> [INPUT MATERIAL]
◆ ◆ ◆

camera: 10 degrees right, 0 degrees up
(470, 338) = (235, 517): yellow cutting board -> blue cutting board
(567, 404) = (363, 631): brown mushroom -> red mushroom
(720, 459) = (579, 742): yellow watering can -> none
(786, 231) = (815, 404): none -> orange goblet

◆ ◆ ◆

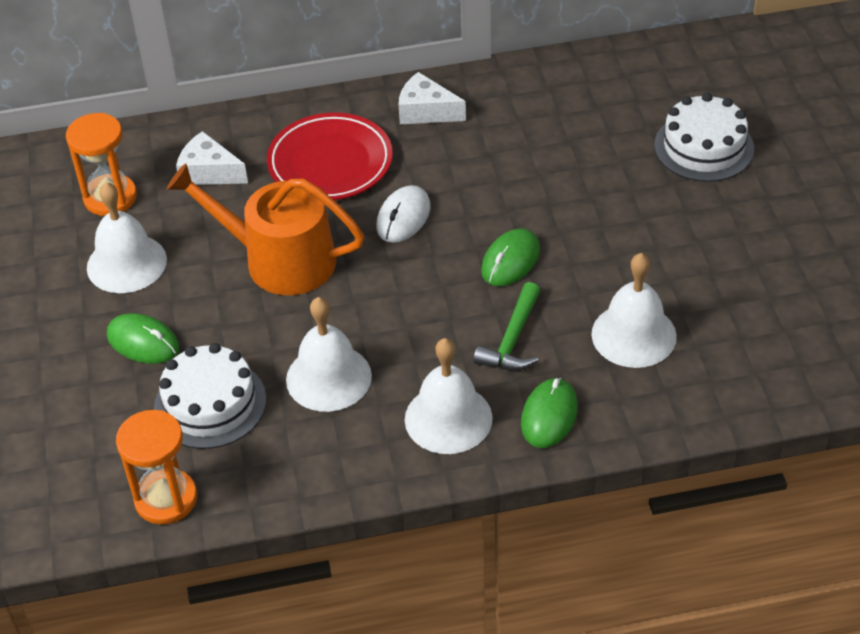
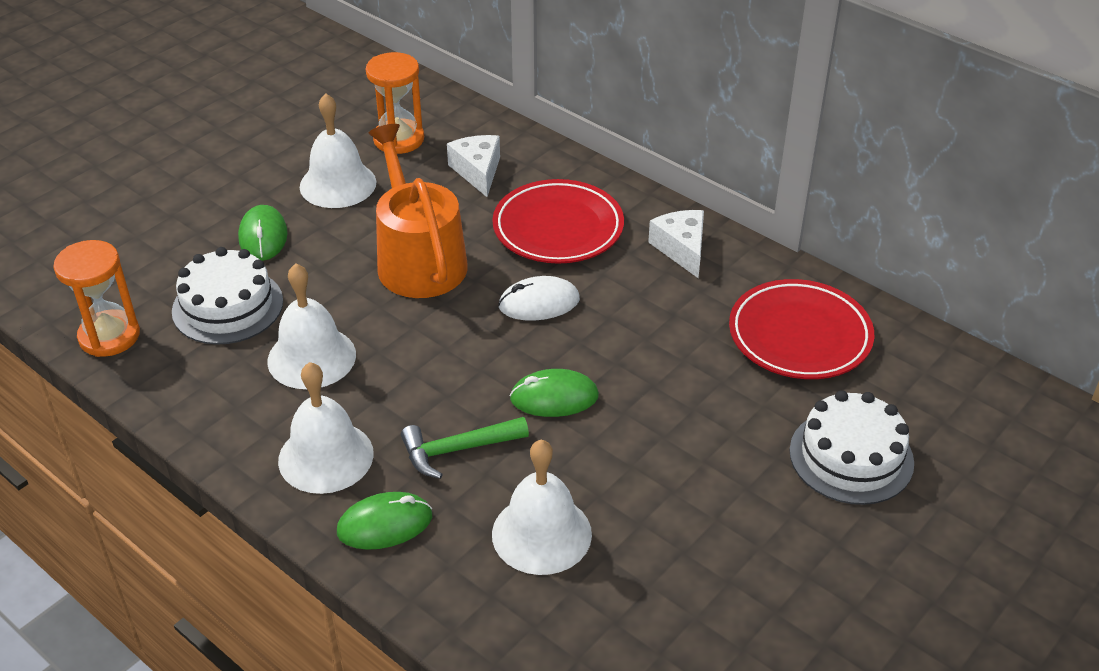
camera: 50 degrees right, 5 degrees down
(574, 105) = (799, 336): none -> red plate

◆ ◆ ◆

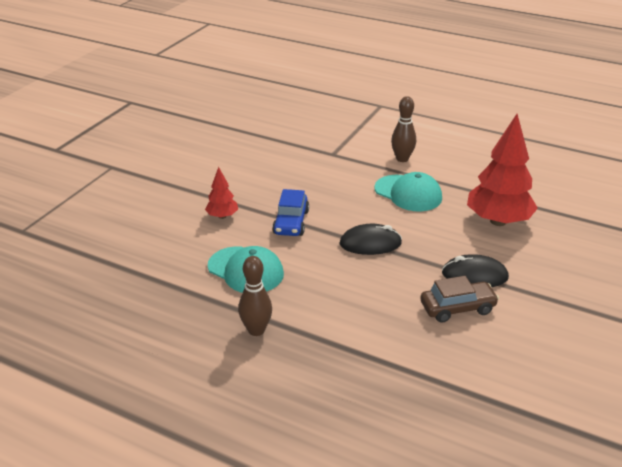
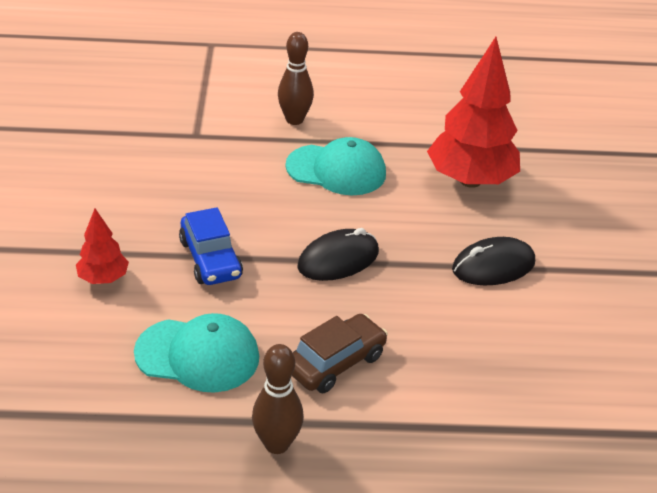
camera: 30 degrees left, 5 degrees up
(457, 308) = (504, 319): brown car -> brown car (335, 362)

◆ ◆ ◆

> [EXERCISE BRIEF] Could you return the lines in the entries above that contain "camera"?

> [RESPONSE BELOW]
camera: 10 degrees right, 0 degrees up
camera: 50 degrees right, 5 degrees down
camera: 30 degrees left, 5 degrees up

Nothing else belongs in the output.